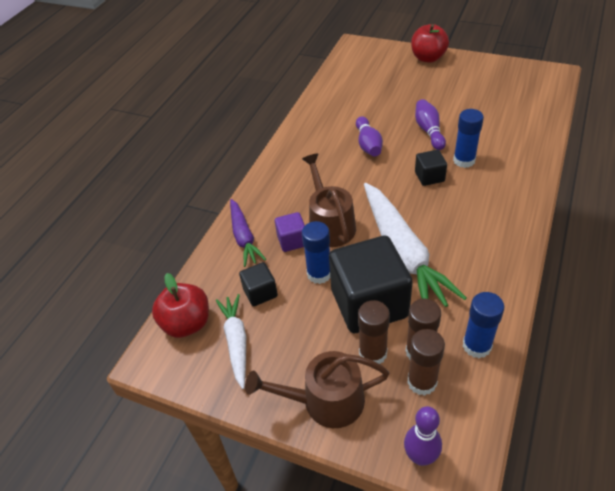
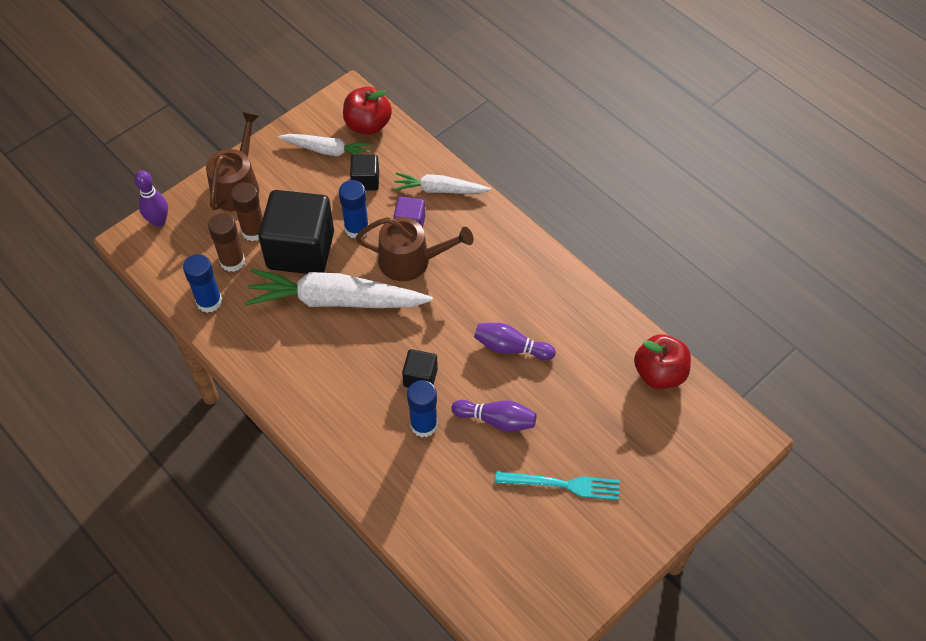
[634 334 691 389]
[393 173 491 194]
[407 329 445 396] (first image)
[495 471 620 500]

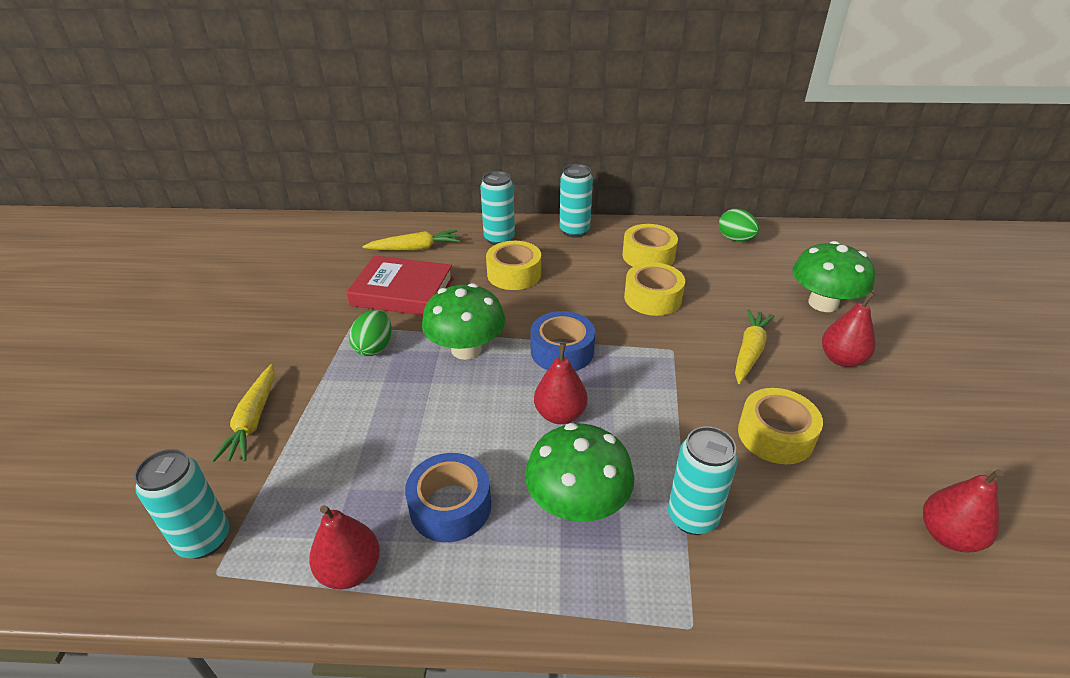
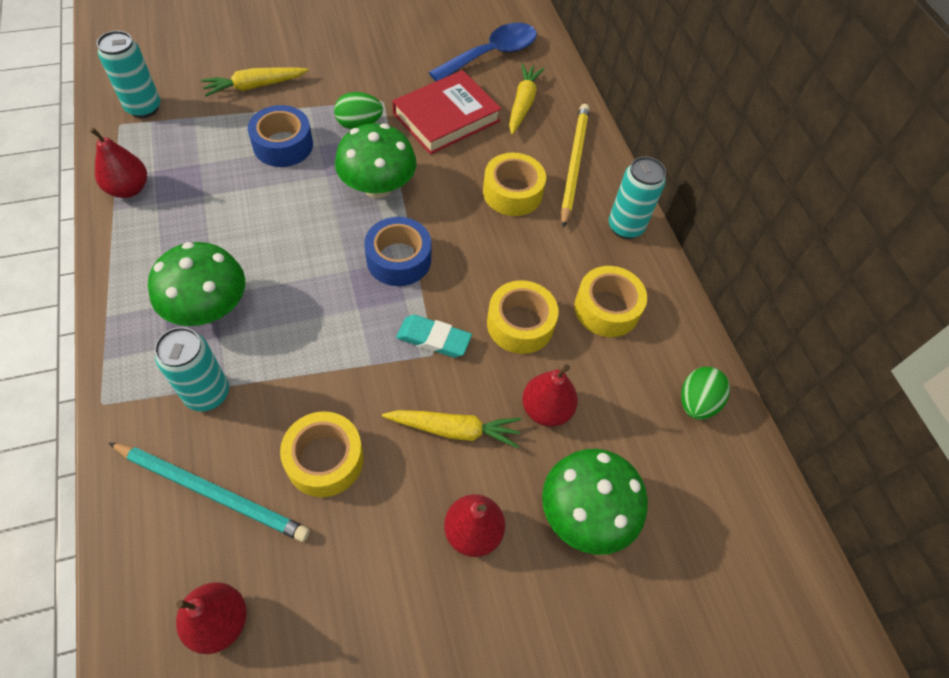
[561 104 590 228]
[509 63 544 135]
[393 70 502 154]
[522 364 578 427]
[248 105 313 167]
[429 23 537 81]
[396 315 472 358]
[109 443 310 542]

▸ Requirement: Each line from the one containing "[407 329 445 396] (first image)" through the last line of the entries above should be duplicated exactly, both included; leave out pictures and add nothing.

▸ Finished task:
[407 329 445 396] (first image)
[495 471 620 500]

[561 104 590 228]
[509 63 544 135]
[393 70 502 154]
[522 364 578 427]
[248 105 313 167]
[429 23 537 81]
[396 315 472 358]
[109 443 310 542]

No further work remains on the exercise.